# Exercise goal
No pictures belong in the answer. Repeat all the entries exactly.
(Beginning of Material to process)
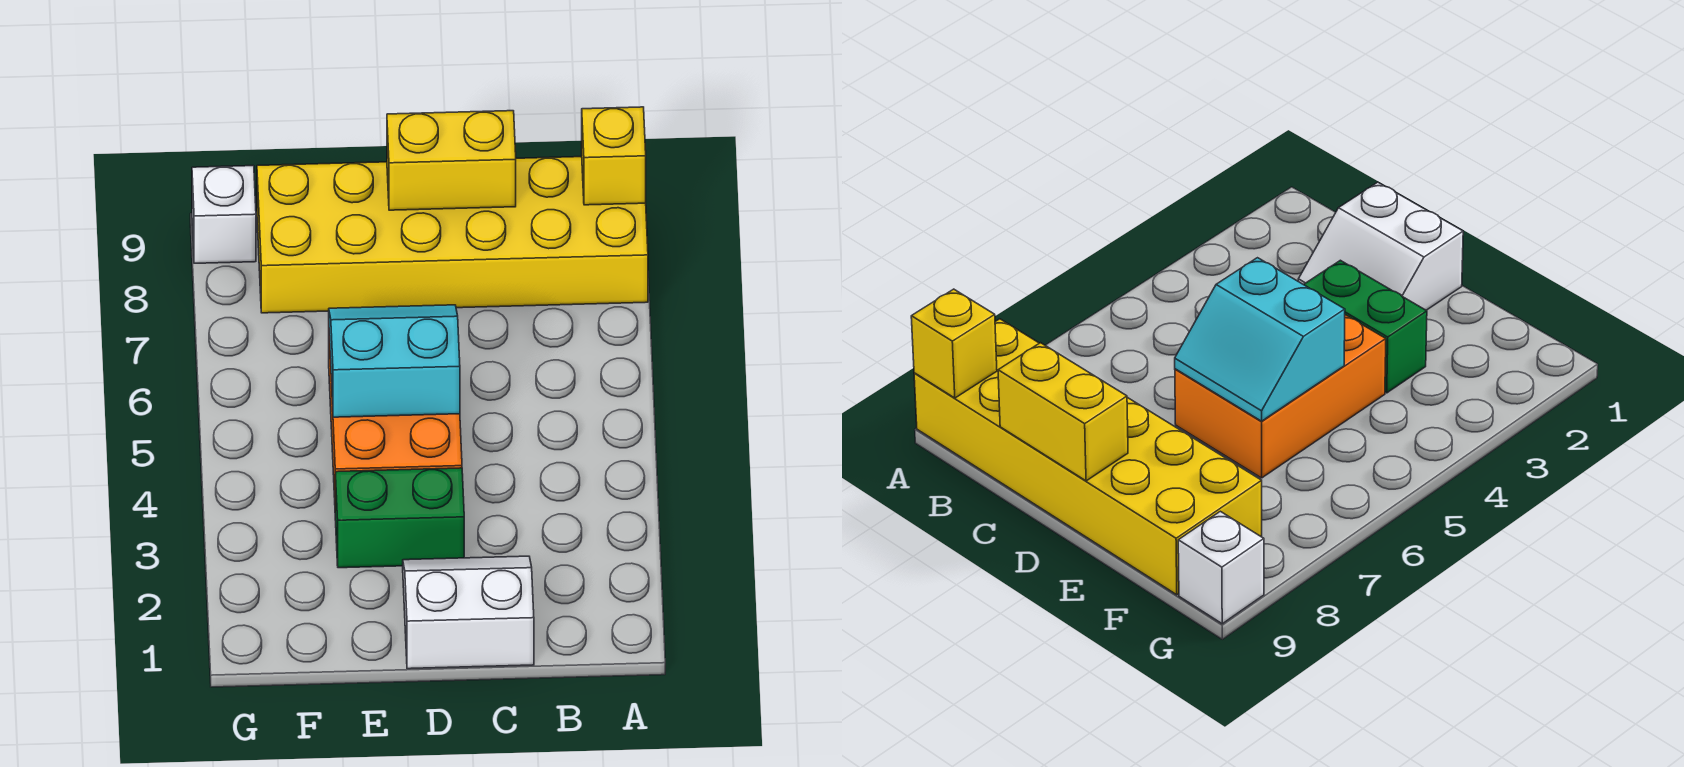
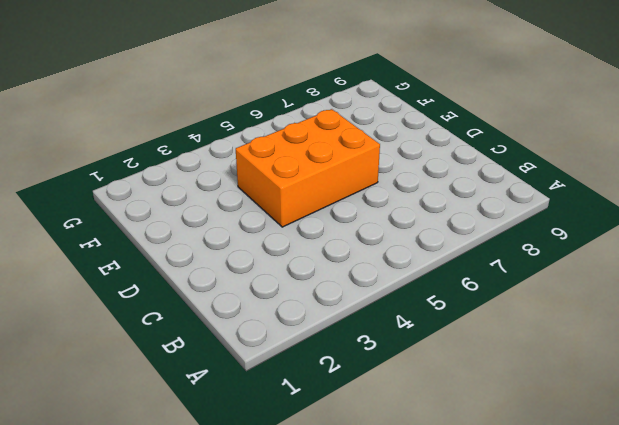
none -> yellow 2x6 brick [257,157,648,313]
none -> white 2x2 slope [403,556,534,669]

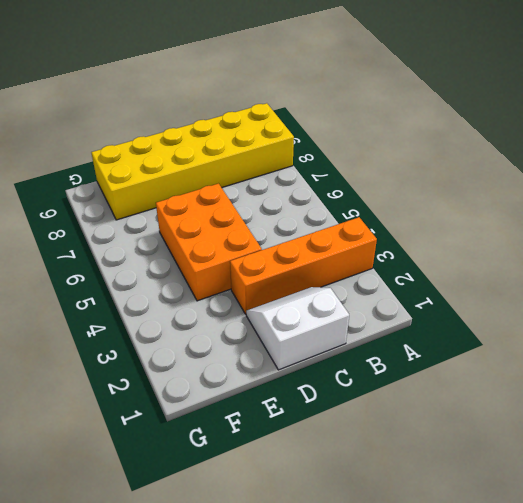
orange 1x4 brick [230,217,377,314] -> green 1x2 brick [335,468,464,568]
none -> white 1x1 brick [192,166,256,263]
none -> yellow 1x1 brick [582,107,646,205]

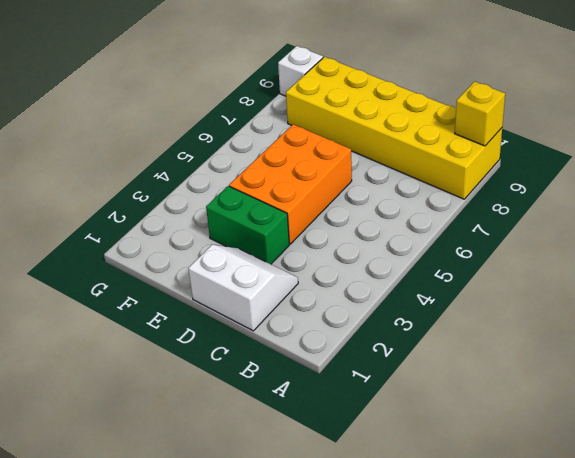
none -> yellow 1x2 brick [387,111,516,210]
none -> cyan 2x2 slope [329,305,460,417]

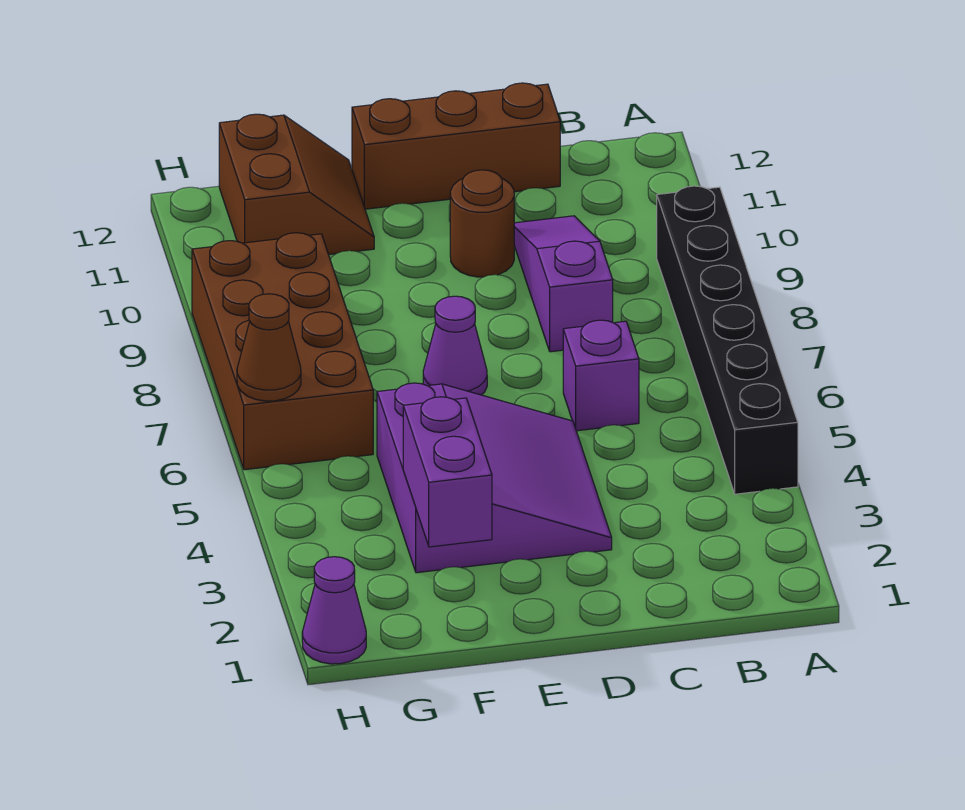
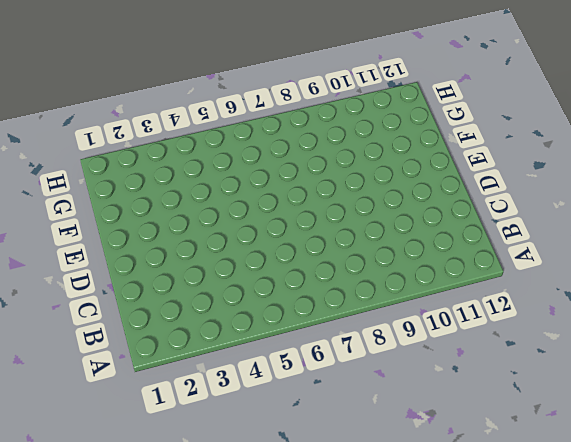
none -> black 1x6 brick [657,186,798,494]
none -> purple 1x1 brick [563,320,639,431]
none -> purple 1x3 slope [514,216,613,352]

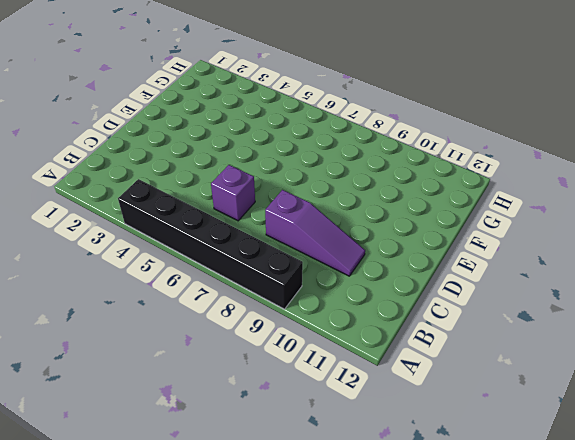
none -> brown 1x3 brick [352,83,560,209]
none -> purple 3x3 slope [377,383,612,573]
none -> brown 1x1 round brick [450,170,514,277]

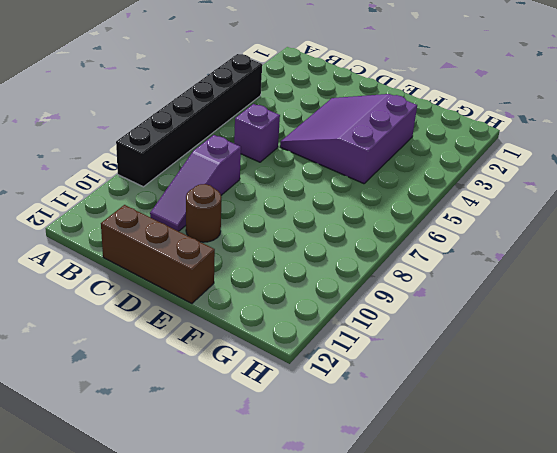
none -> purple 1x1 cone [423,296,487,395]
none -> brown 2x2 slope [219,114,374,255]
none -> brown 2x4 brick [192,233,373,470]

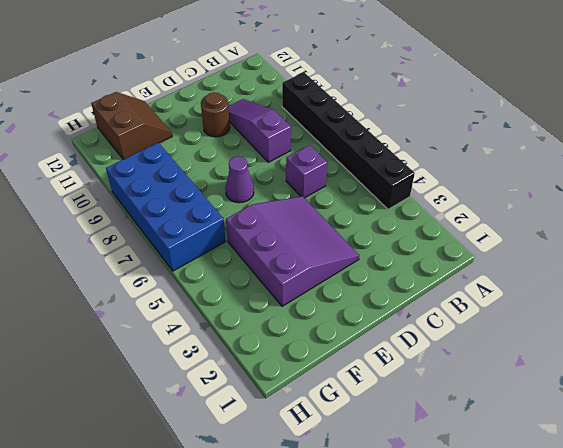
blue 2x4 brick [106,143,226,271] -> brown 2x4 brick [192,233,373,470]
none -> brown 1x3 brick [352,83,560,209]
none -> purple 1x1 cone [302,557,366,664]
none -> purple 1x2 brick [403,397,492,547]

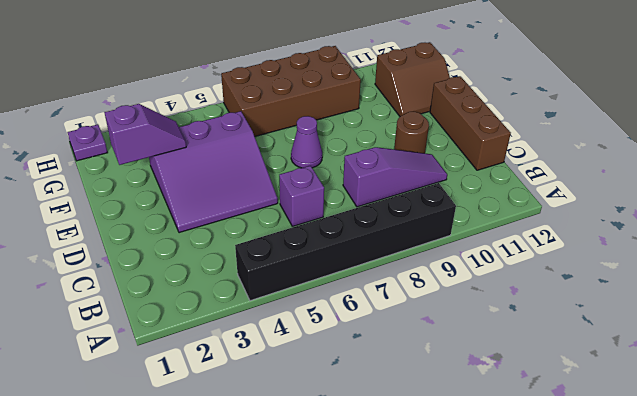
purple 1x2 slope [104,104,186,165] -> purple 1x2 brick [403,397,492,547]
purple 1x1 plate [67,125,108,161] -> purple 1x1 cone [302,557,366,664]
none -> brown 1x1 cone [237,294,301,401]

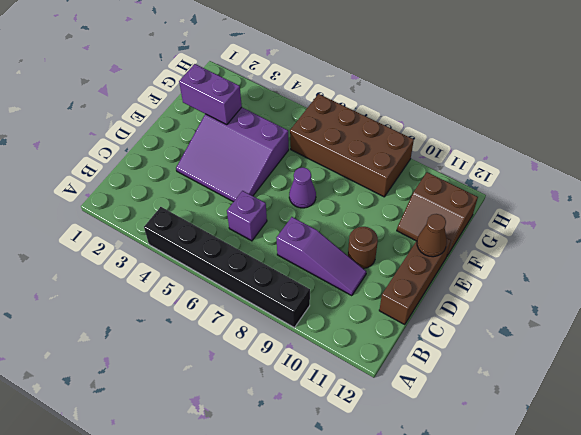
brown 1x1 cone [417,214,447,257] -> brown 1x1 cone moved to [237,294,301,401]
none -> purple 1x1 cone [302,557,366,664]

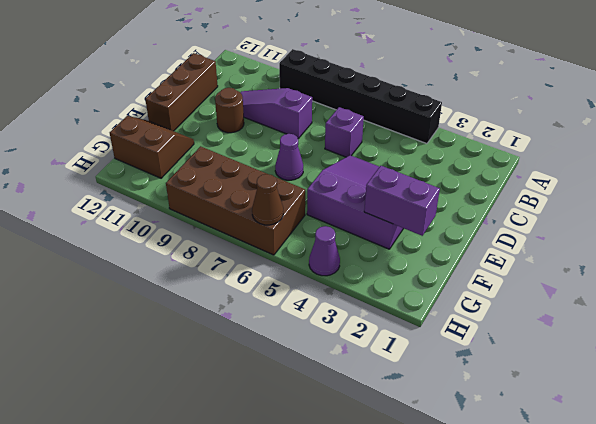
purple 1x1 cone [309,226,340,276] -> purple 1x1 cone moved to [302,557,366,664]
(End of Material to process)
# Response
none -> yellow 2x6 brick [257,157,648,313]
none -> white 2x2 slope [403,556,534,669]

orange 1x4 brick [230,217,377,314] -> green 1x2 brick [335,468,464,568]
none -> white 1x1 brick [192,166,256,263]
none -> yellow 1x1 brick [582,107,646,205]

none -> yellow 1x2 brick [387,111,516,210]
none -> cyan 2x2 slope [329,305,460,417]

none -> black 1x6 brick [657,186,798,494]
none -> purple 1x1 brick [563,320,639,431]
none -> purple 1x3 slope [514,216,613,352]

none -> brown 1x3 brick [352,83,560,209]
none -> purple 3x3 slope [377,383,612,573]
none -> brown 1x1 round brick [450,170,514,277]

none -> purple 1x1 cone [423,296,487,395]
none -> brown 2x2 slope [219,114,374,255]
none -> brown 2x4 brick [192,233,373,470]

blue 2x4 brick [106,143,226,271] -> brown 2x4 brick [192,233,373,470]
none -> brown 1x3 brick [352,83,560,209]
none -> purple 1x1 cone [302,557,366,664]
none -> purple 1x2 brick [403,397,492,547]

purple 1x2 slope [104,104,186,165] -> purple 1x2 brick [403,397,492,547]
purple 1x1 plate [67,125,108,161] -> purple 1x1 cone [302,557,366,664]
none -> brown 1x1 cone [237,294,301,401]

brown 1x1 cone [417,214,447,257] -> brown 1x1 cone moved to [237,294,301,401]
none -> purple 1x1 cone [302,557,366,664]

purple 1x1 cone [309,226,340,276] -> purple 1x1 cone moved to [302,557,366,664]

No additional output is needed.